%%

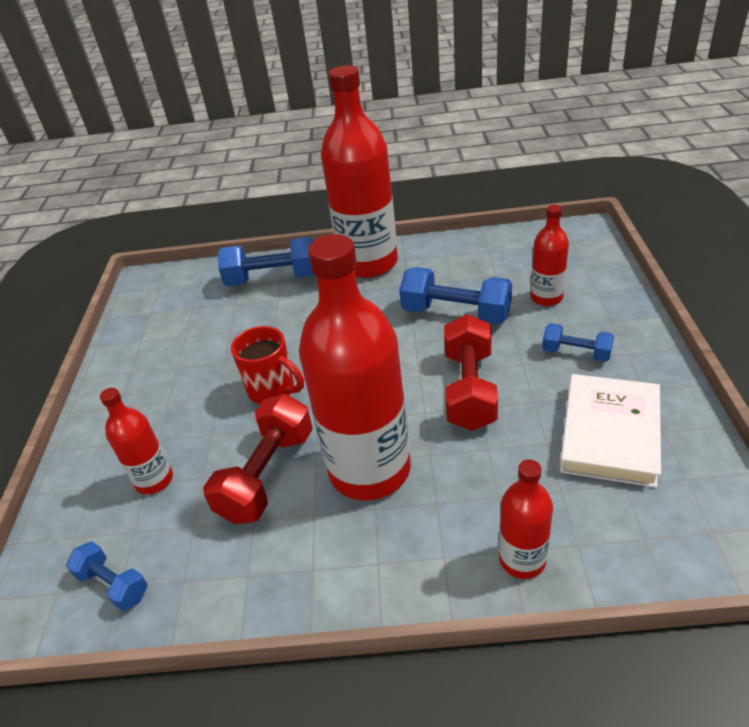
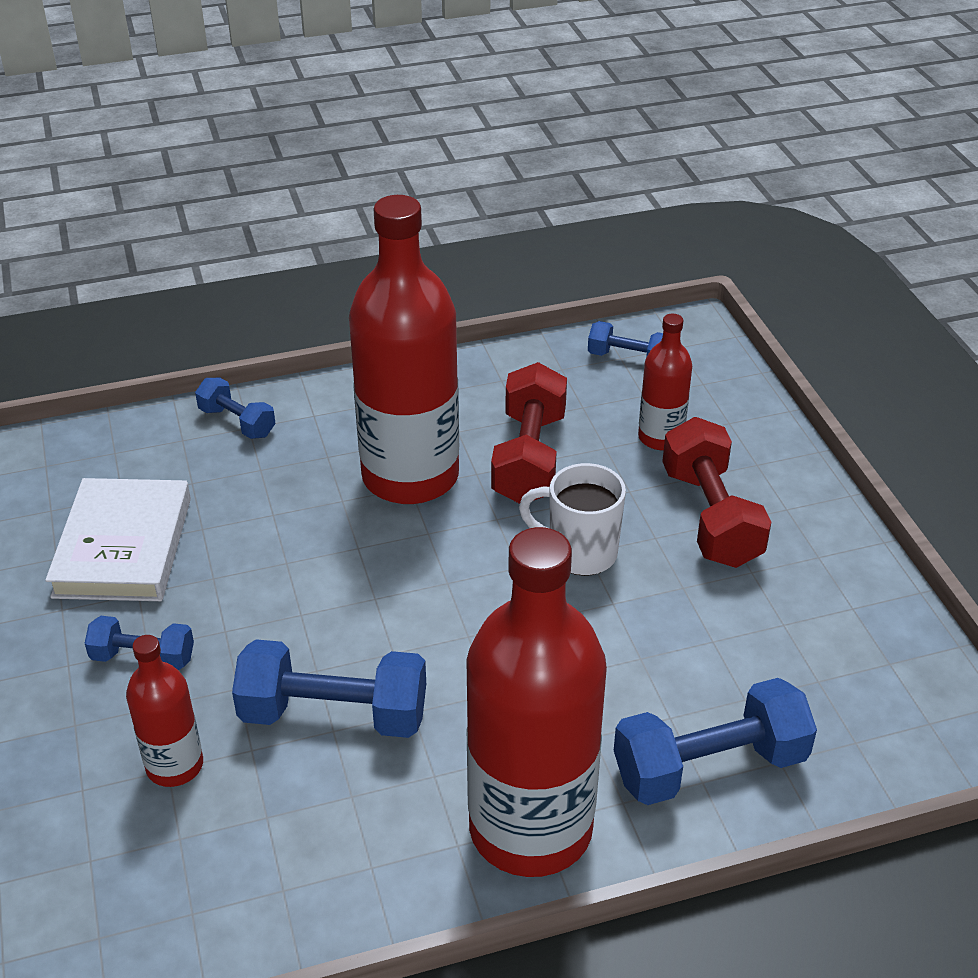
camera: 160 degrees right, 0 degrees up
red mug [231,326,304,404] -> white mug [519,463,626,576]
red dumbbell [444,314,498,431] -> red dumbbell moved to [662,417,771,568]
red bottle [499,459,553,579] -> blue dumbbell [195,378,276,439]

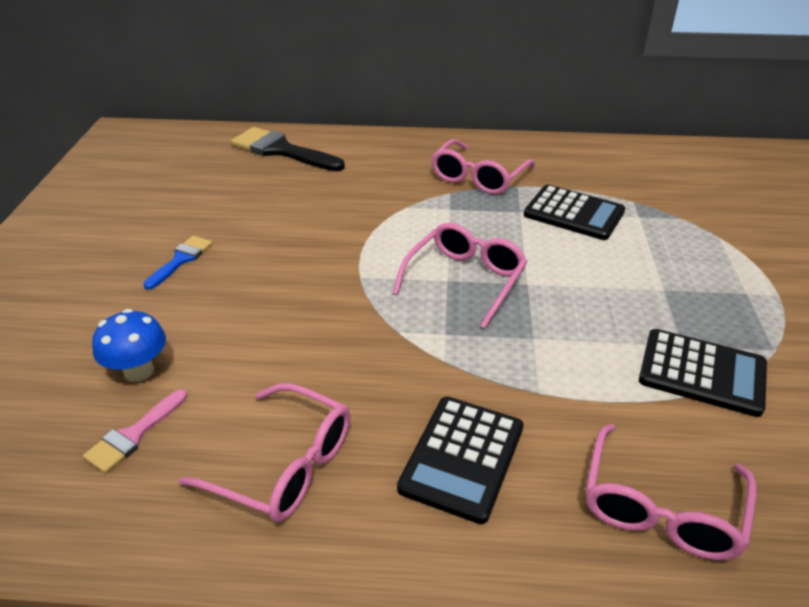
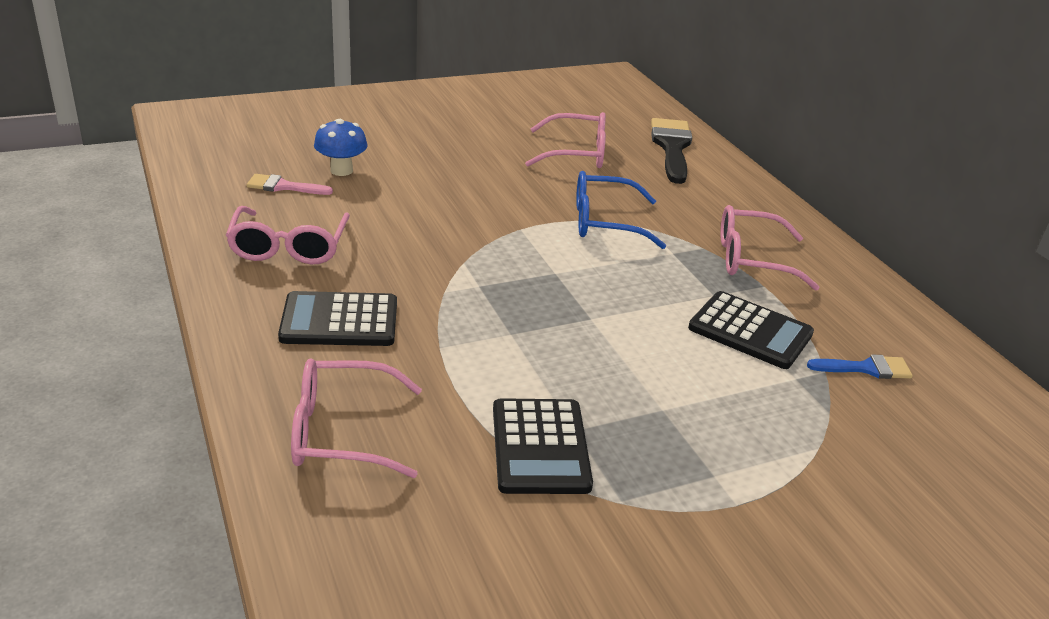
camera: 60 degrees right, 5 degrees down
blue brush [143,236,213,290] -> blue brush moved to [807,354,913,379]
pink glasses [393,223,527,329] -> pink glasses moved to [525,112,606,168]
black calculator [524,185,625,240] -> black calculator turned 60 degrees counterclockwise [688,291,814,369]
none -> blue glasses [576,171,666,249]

%%
%%

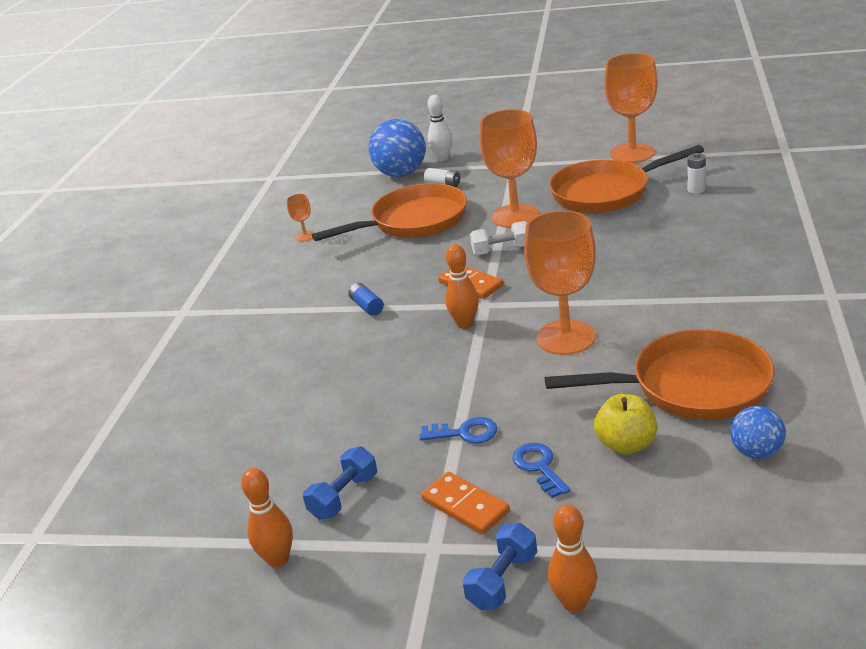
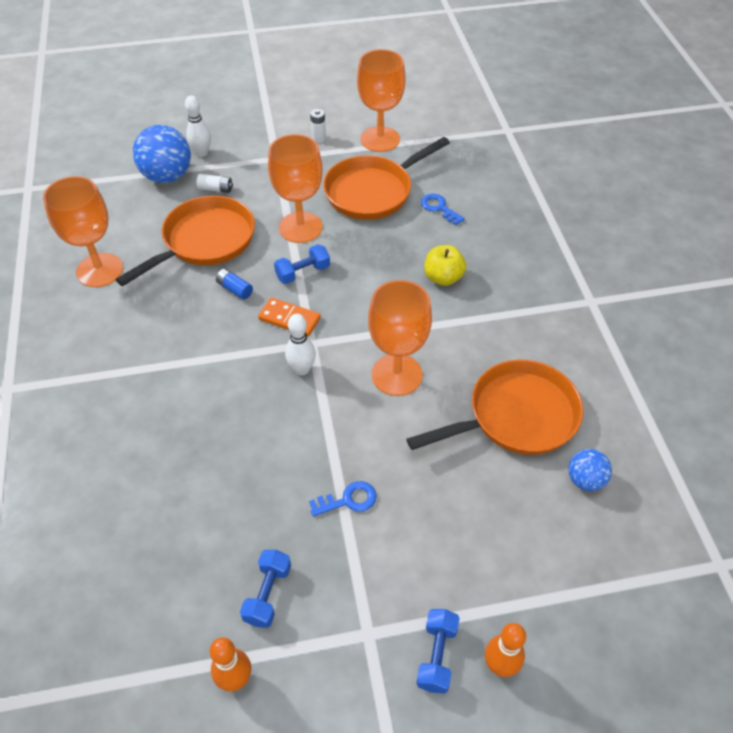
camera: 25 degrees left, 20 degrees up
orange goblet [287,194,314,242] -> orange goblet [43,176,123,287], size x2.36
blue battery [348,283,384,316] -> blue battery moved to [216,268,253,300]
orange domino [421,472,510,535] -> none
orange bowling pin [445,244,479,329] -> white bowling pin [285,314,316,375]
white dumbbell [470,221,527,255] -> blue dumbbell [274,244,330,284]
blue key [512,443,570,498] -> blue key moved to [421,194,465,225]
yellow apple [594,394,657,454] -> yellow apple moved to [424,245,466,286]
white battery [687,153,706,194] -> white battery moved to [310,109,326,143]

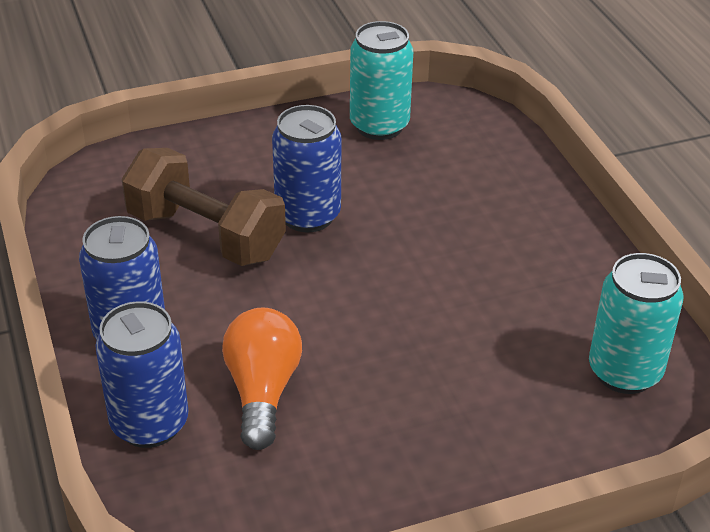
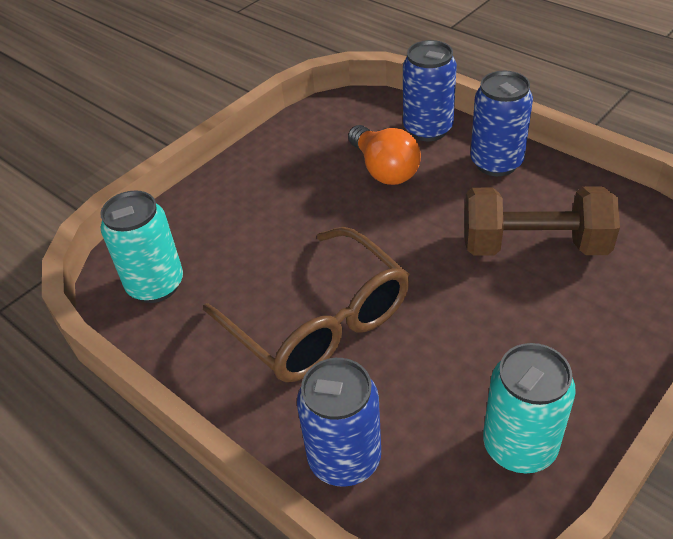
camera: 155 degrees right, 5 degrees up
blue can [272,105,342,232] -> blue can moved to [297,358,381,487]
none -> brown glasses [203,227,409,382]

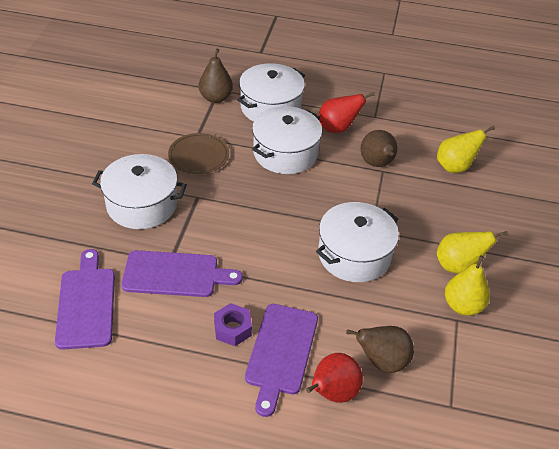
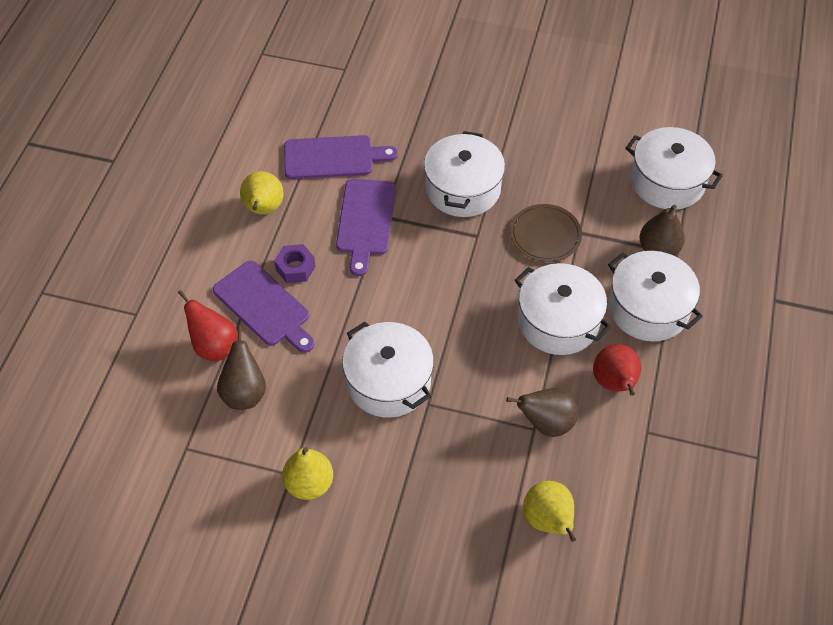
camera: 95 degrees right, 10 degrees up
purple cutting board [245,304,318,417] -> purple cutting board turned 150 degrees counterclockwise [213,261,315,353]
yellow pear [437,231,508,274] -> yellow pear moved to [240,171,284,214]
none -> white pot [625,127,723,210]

%%
%%

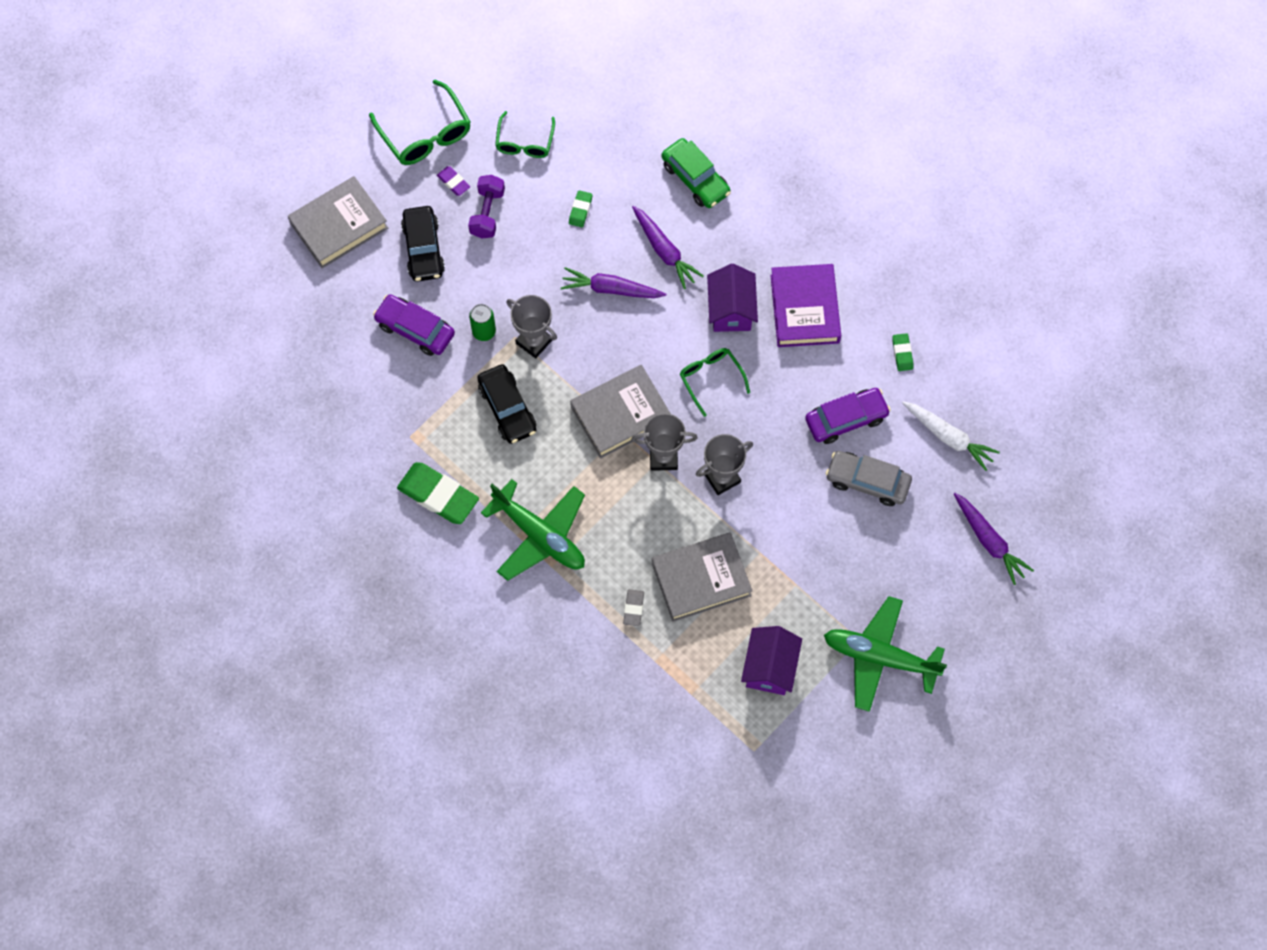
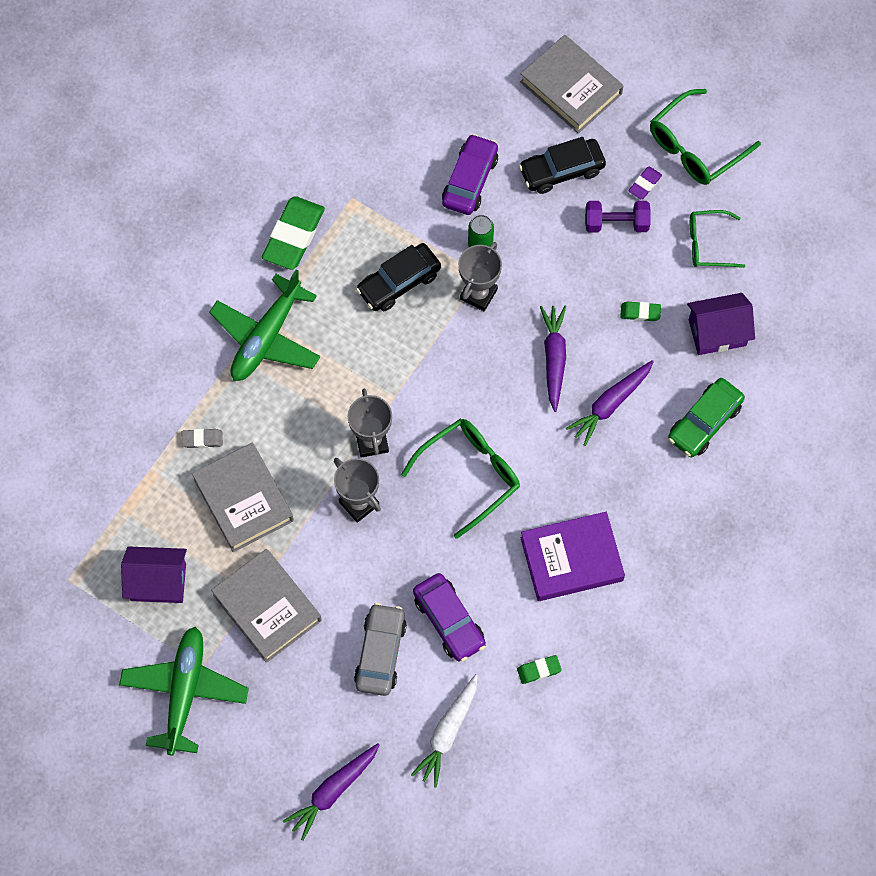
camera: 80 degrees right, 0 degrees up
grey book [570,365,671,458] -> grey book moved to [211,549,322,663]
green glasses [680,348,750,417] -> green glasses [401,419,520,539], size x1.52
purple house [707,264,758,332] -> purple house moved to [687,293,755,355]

%%

* _Problem description_: Nothing but the lines above, starting at the line that contains "camera: 160 degrees right, 0 degrees up" and ending at the line that contains "none -> blue glasses [576,171,666,249]", should be given again, exactly and without the pictures.

* _Solution below_:
camera: 160 degrees right, 0 degrees up
red mug [231,326,304,404] -> white mug [519,463,626,576]
red dumbbell [444,314,498,431] -> red dumbbell moved to [662,417,771,568]
red bottle [499,459,553,579] -> blue dumbbell [195,378,276,439]

camera: 60 degrees right, 5 degrees down
blue brush [143,236,213,290] -> blue brush moved to [807,354,913,379]
pink glasses [393,223,527,329] -> pink glasses moved to [525,112,606,168]
black calculator [524,185,625,240] -> black calculator turned 60 degrees counterclockwise [688,291,814,369]
none -> blue glasses [576,171,666,249]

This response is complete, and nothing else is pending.